= Your objective =
In the material below, find the line containing "The second view lost the taśma" and the line containing "The second view gained the but/czerwony", then reproduce exactly both of them and every line between, and nothing else.

───── Source records

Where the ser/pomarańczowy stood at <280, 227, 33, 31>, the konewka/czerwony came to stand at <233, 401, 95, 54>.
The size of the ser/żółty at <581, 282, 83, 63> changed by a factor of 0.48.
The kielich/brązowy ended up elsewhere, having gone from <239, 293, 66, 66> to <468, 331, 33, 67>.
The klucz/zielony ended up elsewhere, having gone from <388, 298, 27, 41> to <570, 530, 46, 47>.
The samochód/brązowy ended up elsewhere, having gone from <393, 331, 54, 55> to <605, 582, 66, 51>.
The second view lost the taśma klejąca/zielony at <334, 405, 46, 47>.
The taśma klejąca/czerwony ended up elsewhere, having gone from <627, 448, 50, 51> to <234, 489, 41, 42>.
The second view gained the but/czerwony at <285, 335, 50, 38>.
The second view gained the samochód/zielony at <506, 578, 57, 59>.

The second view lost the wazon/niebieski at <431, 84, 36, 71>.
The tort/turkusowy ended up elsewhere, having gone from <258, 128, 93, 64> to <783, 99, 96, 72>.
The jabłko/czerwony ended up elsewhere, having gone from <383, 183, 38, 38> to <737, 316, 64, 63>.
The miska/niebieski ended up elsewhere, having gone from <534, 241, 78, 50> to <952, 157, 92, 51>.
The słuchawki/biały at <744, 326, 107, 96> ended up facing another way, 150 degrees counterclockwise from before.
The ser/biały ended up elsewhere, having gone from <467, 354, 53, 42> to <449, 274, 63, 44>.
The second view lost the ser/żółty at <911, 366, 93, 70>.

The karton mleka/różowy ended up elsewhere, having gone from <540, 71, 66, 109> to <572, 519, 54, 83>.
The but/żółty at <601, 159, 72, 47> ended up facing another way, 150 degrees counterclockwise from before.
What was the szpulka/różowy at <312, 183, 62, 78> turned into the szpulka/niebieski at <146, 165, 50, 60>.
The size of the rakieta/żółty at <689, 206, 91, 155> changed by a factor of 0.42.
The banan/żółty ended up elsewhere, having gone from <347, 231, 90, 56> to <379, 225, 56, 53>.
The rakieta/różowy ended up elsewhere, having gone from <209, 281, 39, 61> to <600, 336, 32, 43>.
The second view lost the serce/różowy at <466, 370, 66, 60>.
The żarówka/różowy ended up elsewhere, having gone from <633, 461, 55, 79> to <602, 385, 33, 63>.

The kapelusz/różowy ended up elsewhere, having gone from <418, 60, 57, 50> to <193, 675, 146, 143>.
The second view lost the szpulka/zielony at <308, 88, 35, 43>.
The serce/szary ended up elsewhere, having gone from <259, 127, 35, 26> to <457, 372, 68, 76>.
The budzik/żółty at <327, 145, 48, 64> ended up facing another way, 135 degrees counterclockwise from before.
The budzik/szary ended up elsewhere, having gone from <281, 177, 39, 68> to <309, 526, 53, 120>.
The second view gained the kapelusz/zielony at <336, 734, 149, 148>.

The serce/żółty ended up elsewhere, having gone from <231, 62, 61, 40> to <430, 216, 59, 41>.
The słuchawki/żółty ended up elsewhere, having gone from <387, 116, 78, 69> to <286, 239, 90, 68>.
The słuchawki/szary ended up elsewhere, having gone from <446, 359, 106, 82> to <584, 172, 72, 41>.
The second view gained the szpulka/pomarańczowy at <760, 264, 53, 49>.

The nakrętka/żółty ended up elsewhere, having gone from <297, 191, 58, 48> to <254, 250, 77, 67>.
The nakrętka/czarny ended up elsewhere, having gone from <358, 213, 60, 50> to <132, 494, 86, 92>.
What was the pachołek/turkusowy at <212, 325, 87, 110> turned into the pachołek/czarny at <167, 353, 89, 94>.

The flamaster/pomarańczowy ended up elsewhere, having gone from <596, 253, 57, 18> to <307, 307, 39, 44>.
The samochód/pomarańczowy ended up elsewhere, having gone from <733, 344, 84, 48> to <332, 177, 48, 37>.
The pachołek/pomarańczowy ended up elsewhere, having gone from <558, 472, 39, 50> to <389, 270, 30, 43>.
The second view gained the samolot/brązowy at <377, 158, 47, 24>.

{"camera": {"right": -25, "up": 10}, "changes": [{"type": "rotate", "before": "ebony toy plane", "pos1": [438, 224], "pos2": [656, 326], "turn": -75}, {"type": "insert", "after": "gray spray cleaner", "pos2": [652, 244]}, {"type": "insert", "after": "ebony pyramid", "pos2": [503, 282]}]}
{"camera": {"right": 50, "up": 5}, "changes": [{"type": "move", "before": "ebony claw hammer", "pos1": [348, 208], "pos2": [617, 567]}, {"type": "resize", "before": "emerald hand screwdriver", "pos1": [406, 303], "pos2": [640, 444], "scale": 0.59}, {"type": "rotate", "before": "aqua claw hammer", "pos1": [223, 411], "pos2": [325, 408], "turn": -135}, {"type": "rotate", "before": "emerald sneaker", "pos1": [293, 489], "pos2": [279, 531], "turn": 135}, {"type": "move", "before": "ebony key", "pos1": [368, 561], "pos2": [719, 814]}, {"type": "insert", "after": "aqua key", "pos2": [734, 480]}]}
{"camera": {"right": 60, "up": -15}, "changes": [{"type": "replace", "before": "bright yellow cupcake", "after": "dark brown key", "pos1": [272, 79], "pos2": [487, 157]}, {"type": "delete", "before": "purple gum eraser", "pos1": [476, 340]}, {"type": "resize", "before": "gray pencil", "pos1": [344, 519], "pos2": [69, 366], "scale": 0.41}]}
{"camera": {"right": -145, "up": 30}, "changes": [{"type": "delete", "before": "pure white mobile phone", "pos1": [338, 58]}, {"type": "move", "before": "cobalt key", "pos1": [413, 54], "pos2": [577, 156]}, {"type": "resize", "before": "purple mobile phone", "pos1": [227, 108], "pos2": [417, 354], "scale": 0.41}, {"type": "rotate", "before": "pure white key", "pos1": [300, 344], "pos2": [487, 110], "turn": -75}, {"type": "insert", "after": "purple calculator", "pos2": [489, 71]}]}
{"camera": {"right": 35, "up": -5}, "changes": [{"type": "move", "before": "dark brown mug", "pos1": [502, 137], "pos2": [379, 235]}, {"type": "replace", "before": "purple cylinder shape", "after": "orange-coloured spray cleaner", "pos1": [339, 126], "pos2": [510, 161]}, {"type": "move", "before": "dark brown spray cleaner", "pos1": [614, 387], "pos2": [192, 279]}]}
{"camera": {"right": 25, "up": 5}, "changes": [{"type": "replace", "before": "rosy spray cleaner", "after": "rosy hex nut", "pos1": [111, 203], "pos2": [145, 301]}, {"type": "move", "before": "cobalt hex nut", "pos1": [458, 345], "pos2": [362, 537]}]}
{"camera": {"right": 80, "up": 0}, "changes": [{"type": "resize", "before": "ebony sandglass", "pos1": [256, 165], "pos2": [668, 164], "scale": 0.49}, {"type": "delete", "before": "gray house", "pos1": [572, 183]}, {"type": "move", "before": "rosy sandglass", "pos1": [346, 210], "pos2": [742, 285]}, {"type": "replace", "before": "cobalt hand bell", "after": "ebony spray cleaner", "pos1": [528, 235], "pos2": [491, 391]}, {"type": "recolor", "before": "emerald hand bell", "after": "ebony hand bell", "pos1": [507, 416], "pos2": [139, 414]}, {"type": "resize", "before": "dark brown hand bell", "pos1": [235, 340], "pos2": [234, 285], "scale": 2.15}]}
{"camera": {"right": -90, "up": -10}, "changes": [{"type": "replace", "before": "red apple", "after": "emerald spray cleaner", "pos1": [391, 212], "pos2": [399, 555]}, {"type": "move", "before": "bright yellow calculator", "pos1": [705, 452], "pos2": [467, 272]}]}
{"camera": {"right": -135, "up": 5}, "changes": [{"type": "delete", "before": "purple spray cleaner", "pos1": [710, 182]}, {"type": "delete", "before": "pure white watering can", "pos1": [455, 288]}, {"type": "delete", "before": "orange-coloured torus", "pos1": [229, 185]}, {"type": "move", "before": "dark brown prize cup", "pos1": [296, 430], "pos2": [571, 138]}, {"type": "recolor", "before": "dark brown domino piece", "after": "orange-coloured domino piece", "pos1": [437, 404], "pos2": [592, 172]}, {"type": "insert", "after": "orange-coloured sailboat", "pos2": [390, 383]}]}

──────────

= Written response =
The second view lost the taśma klejąca/zielony at <334, 405, 46, 47>.
The taśma klejąca/czerwony ended up elsewhere, having gone from <627, 448, 50, 51> to <234, 489, 41, 42>.
The second view gained the but/czerwony at <285, 335, 50, 38>.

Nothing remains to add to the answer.